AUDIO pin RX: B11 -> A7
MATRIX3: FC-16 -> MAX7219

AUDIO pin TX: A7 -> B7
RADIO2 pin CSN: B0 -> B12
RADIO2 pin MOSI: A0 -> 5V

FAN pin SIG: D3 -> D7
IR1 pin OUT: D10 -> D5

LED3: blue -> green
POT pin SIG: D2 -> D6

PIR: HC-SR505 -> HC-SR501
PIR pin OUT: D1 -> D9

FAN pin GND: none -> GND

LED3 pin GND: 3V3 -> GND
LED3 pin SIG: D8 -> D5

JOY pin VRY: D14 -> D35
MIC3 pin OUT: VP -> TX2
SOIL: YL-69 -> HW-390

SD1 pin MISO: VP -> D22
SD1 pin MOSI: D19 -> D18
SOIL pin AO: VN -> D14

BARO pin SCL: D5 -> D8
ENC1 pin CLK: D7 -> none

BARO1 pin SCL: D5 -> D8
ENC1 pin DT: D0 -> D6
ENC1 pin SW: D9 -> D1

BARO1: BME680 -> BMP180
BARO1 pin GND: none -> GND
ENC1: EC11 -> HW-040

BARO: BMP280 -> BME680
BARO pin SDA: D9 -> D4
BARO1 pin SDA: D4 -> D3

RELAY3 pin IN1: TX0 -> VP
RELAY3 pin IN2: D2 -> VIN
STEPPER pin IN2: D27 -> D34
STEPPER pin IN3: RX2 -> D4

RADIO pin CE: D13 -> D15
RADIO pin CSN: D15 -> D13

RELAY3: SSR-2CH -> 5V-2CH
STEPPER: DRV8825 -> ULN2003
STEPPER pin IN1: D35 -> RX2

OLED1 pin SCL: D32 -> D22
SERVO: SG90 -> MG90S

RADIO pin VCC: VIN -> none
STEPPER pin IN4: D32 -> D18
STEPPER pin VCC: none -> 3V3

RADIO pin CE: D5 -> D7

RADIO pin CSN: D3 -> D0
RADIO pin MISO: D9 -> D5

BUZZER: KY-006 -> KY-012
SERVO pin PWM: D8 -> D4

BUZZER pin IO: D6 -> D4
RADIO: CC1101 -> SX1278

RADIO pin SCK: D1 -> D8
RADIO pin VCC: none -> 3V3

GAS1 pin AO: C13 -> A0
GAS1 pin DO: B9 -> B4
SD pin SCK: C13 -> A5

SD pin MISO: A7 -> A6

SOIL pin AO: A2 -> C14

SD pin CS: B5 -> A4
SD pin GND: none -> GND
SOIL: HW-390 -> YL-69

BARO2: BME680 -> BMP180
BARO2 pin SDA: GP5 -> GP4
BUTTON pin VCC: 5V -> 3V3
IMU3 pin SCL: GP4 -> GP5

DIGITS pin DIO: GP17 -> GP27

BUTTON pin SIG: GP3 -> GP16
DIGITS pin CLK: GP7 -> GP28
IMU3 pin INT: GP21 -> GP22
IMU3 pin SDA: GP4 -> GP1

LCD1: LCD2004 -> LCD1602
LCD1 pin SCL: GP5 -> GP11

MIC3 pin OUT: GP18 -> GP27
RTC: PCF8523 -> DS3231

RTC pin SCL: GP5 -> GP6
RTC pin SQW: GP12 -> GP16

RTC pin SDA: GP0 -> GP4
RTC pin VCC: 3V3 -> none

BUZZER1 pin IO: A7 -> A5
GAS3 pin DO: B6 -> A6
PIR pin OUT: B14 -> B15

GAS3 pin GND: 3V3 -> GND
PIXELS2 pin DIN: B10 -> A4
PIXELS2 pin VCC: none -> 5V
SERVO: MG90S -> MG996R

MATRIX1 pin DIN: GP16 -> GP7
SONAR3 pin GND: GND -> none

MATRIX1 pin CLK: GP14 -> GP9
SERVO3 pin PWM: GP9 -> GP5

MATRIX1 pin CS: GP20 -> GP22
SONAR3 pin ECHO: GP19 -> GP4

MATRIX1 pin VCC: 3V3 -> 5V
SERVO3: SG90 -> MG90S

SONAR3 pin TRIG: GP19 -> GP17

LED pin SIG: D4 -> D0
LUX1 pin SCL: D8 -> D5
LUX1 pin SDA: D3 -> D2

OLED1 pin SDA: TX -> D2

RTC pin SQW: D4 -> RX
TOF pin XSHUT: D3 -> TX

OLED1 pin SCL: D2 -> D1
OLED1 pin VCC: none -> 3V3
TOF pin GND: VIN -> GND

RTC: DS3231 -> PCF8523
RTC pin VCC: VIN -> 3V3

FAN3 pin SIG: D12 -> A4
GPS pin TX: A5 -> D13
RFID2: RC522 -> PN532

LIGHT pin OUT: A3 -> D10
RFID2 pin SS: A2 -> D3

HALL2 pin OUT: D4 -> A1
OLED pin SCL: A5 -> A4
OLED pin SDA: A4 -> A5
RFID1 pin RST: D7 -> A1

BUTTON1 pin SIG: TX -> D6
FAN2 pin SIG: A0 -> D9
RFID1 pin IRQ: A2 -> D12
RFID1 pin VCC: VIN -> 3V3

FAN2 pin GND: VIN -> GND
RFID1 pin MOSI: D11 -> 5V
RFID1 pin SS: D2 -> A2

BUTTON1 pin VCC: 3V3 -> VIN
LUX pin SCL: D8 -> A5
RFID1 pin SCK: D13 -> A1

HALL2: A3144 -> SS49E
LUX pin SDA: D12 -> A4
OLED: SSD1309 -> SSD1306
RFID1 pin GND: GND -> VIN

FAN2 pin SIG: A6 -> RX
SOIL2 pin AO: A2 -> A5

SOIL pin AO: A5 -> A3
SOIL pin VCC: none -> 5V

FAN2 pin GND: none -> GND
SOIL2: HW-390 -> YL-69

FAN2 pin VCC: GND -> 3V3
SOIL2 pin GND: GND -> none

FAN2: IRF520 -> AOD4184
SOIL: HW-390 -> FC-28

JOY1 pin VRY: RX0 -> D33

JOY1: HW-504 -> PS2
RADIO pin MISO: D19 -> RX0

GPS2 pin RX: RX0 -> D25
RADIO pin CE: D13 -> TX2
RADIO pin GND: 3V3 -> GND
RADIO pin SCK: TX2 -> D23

- _Instructions to follow_
Retype the records above exactly as they appear.

- _Answer_
AUDIO pin RX: B11 -> A7
MATRIX3: FC-16 -> MAX7219

AUDIO pin TX: A7 -> B7
RADIO2 pin CSN: B0 -> B12
RADIO2 pin MOSI: A0 -> 5V

FAN pin SIG: D3 -> D7
IR1 pin OUT: D10 -> D5

LED3: blue -> green
POT pin SIG: D2 -> D6

PIR: HC-SR505 -> HC-SR501
PIR pin OUT: D1 -> D9

FAN pin GND: none -> GND

LED3 pin GND: 3V3 -> GND
LED3 pin SIG: D8 -> D5

JOY pin VRY: D14 -> D35
MIC3 pin OUT: VP -> TX2
SOIL: YL-69 -> HW-390

SD1 pin MISO: VP -> D22
SD1 pin MOSI: D19 -> D18
SOIL pin AO: VN -> D14

BARO pin SCL: D5 -> D8
ENC1 pin CLK: D7 -> none

BARO1 pin SCL: D5 -> D8
ENC1 pin DT: D0 -> D6
ENC1 pin SW: D9 -> D1

BARO1: BME680 -> BMP180
BARO1 pin GND: none -> GND
ENC1: EC11 -> HW-040

BARO: BMP280 -> BME680
BARO pin SDA: D9 -> D4
BARO1 pin SDA: D4 -> D3

RELAY3 pin IN1: TX0 -> VP
RELAY3 pin IN2: D2 -> VIN
STEPPER pin IN2: D27 -> D34
STEPPER pin IN3: RX2 -> D4

RADIO pin CE: D13 -> D15
RADIO pin CSN: D15 -> D13

RELAY3: SSR-2CH -> 5V-2CH
STEPPER: DRV8825 -> ULN2003
STEPPER pin IN1: D35 -> RX2

OLED1 pin SCL: D32 -> D22
SERVO: SG90 -> MG90S

RADIO pin VCC: VIN -> none
STEPPER pin IN4: D32 -> D18
STEPPER pin VCC: none -> 3V3

RADIO pin CE: D5 -> D7

RADIO pin CSN: D3 -> D0
RADIO pin MISO: D9 -> D5

BUZZER: KY-006 -> KY-012
SERVO pin PWM: D8 -> D4

BUZZER pin IO: D6 -> D4
RADIO: CC1101 -> SX1278

RADIO pin SCK: D1 -> D8
RADIO pin VCC: none -> 3V3

GAS1 pin AO: C13 -> A0
GAS1 pin DO: B9 -> B4
SD pin SCK: C13 -> A5

SD pin MISO: A7 -> A6

SOIL pin AO: A2 -> C14

SD pin CS: B5 -> A4
SD pin GND: none -> GND
SOIL: HW-390 -> YL-69

BARO2: BME680 -> BMP180
BARO2 pin SDA: GP5 -> GP4
BUTTON pin VCC: 5V -> 3V3
IMU3 pin SCL: GP4 -> GP5

DIGITS pin DIO: GP17 -> GP27

BUTTON pin SIG: GP3 -> GP16
DIGITS pin CLK: GP7 -> GP28
IMU3 pin INT: GP21 -> GP22
IMU3 pin SDA: GP4 -> GP1

LCD1: LCD2004 -> LCD1602
LCD1 pin SCL: GP5 -> GP11

MIC3 pin OUT: GP18 -> GP27
RTC: PCF8523 -> DS3231

RTC pin SCL: GP5 -> GP6
RTC pin SQW: GP12 -> GP16

RTC pin SDA: GP0 -> GP4
RTC pin VCC: 3V3 -> none

BUZZER1 pin IO: A7 -> A5
GAS3 pin DO: B6 -> A6
PIR pin OUT: B14 -> B15

GAS3 pin GND: 3V3 -> GND
PIXELS2 pin DIN: B10 -> A4
PIXELS2 pin VCC: none -> 5V
SERVO: MG90S -> MG996R

MATRIX1 pin DIN: GP16 -> GP7
SONAR3 pin GND: GND -> none

MATRIX1 pin CLK: GP14 -> GP9
SERVO3 pin PWM: GP9 -> GP5

MATRIX1 pin CS: GP20 -> GP22
SONAR3 pin ECHO: GP19 -> GP4

MATRIX1 pin VCC: 3V3 -> 5V
SERVO3: SG90 -> MG90S

SONAR3 pin TRIG: GP19 -> GP17

LED pin SIG: D4 -> D0
LUX1 pin SCL: D8 -> D5
LUX1 pin SDA: D3 -> D2

OLED1 pin SDA: TX -> D2

RTC pin SQW: D4 -> RX
TOF pin XSHUT: D3 -> TX

OLED1 pin SCL: D2 -> D1
OLED1 pin VCC: none -> 3V3
TOF pin GND: VIN -> GND

RTC: DS3231 -> PCF8523
RTC pin VCC: VIN -> 3V3

FAN3 pin SIG: D12 -> A4
GPS pin TX: A5 -> D13
RFID2: RC522 -> PN532

LIGHT pin OUT: A3 -> D10
RFID2 pin SS: A2 -> D3

HALL2 pin OUT: D4 -> A1
OLED pin SCL: A5 -> A4
OLED pin SDA: A4 -> A5
RFID1 pin RST: D7 -> A1

BUTTON1 pin SIG: TX -> D6
FAN2 pin SIG: A0 -> D9
RFID1 pin IRQ: A2 -> D12
RFID1 pin VCC: VIN -> 3V3

FAN2 pin GND: VIN -> GND
RFID1 pin MOSI: D11 -> 5V
RFID1 pin SS: D2 -> A2

BUTTON1 pin VCC: 3V3 -> VIN
LUX pin SCL: D8 -> A5
RFID1 pin SCK: D13 -> A1

HALL2: A3144 -> SS49E
LUX pin SDA: D12 -> A4
OLED: SSD1309 -> SSD1306
RFID1 pin GND: GND -> VIN

FAN2 pin SIG: A6 -> RX
SOIL2 pin AO: A2 -> A5

SOIL pin AO: A5 -> A3
SOIL pin VCC: none -> 5V

FAN2 pin GND: none -> GND
SOIL2: HW-390 -> YL-69

FAN2 pin VCC: GND -> 3V3
SOIL2 pin GND: GND -> none

FAN2: IRF520 -> AOD4184
SOIL: HW-390 -> FC-28

JOY1 pin VRY: RX0 -> D33

JOY1: HW-504 -> PS2
RADIO pin MISO: D19 -> RX0

GPS2 pin RX: RX0 -> D25
RADIO pin CE: D13 -> TX2
RADIO pin GND: 3V3 -> GND
RADIO pin SCK: TX2 -> D23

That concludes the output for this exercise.